Could the data below be printed out exactly, with the pictures left out?

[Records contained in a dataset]
◆ ◆ ◆ ◆ ◆

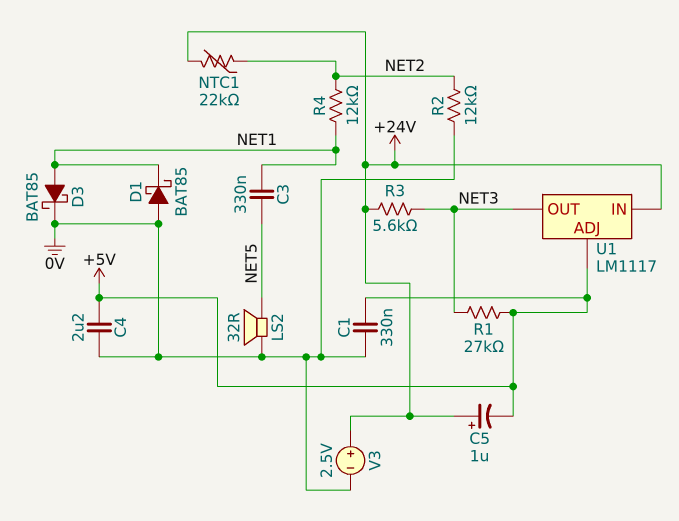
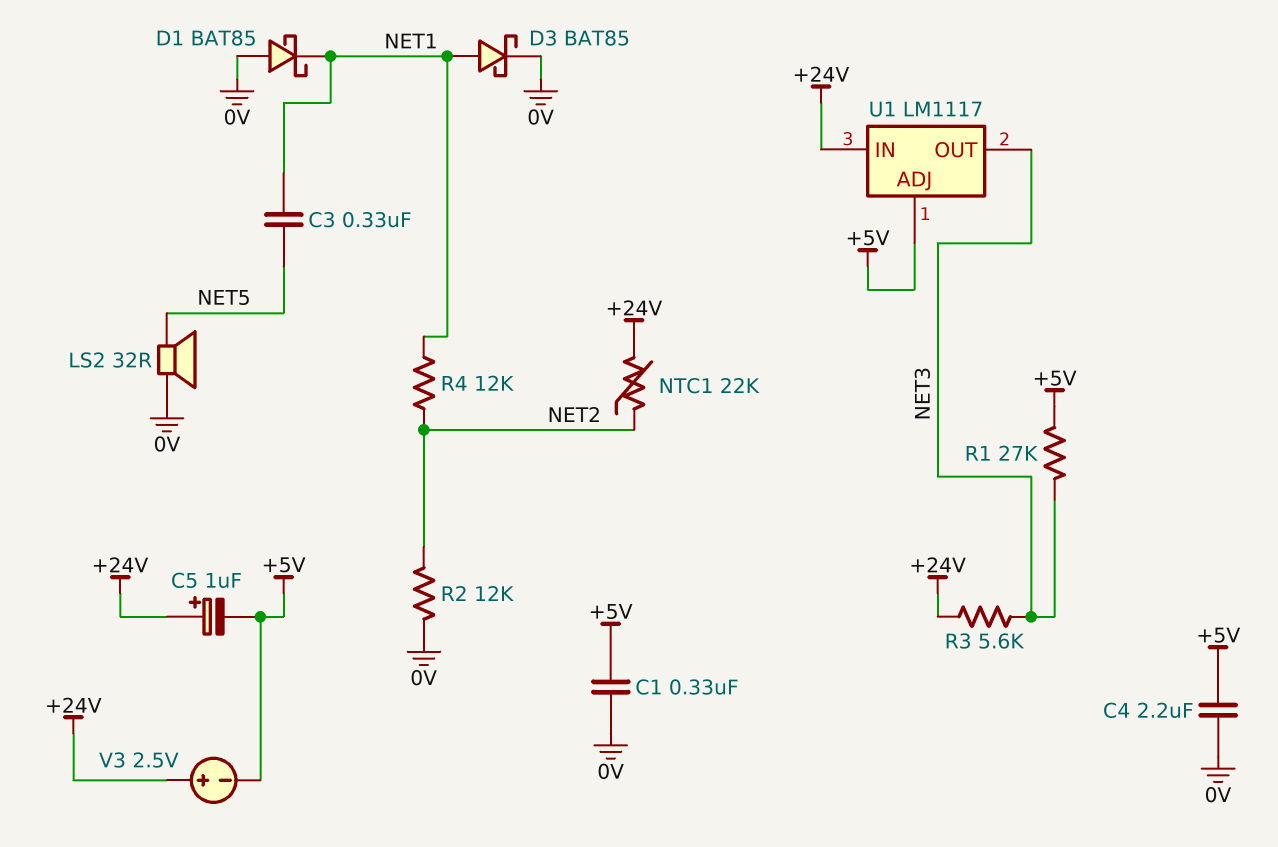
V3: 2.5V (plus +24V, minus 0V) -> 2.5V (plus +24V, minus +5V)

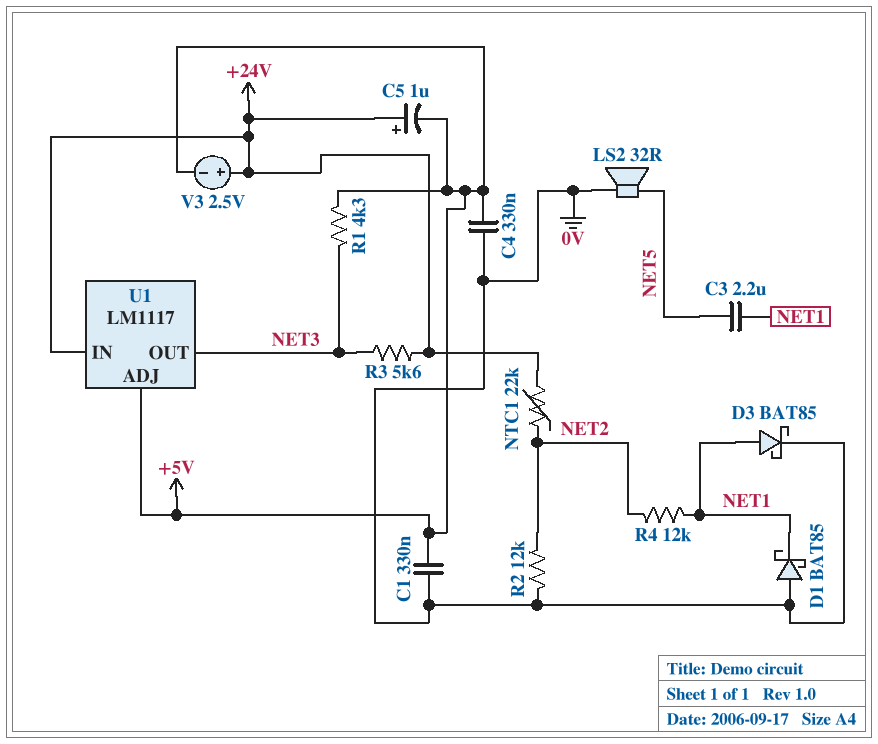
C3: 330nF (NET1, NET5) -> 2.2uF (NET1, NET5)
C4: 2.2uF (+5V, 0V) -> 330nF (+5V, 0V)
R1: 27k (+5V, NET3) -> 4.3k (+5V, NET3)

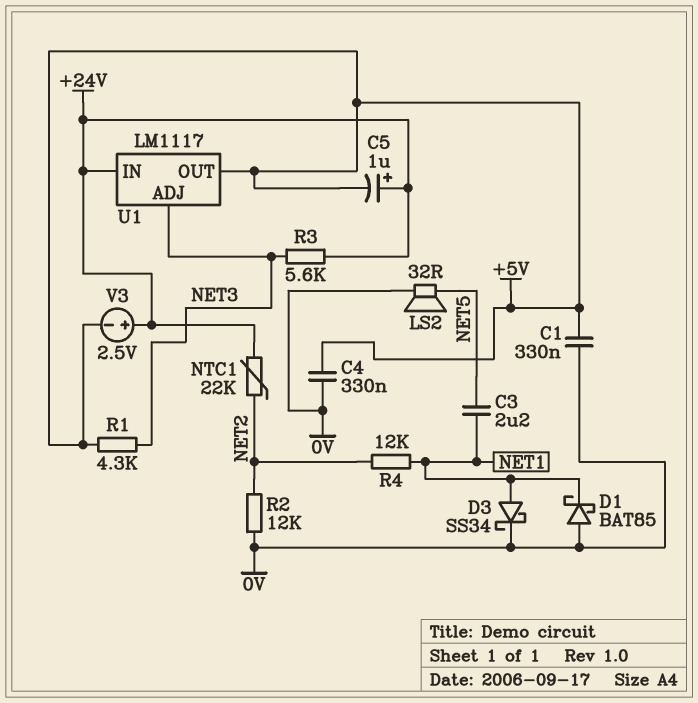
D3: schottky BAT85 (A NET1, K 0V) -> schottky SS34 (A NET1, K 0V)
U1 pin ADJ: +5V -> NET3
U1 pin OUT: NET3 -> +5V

◆ ◆ ◆ ◆ ◆

◆ Written reply ◆
V3: 2.5V (plus +24V, minus 0V) -> 2.5V (plus +24V, minus +5V)

C3: 330nF (NET1, NET5) -> 2.2uF (NET1, NET5)
C4: 2.2uF (+5V, 0V) -> 330nF (+5V, 0V)
R1: 27k (+5V, NET3) -> 4.3k (+5V, NET3)

D3: schottky BAT85 (A NET1, K 0V) -> schottky SS34 (A NET1, K 0V)
U1 pin ADJ: +5V -> NET3
U1 pin OUT: NET3 -> +5V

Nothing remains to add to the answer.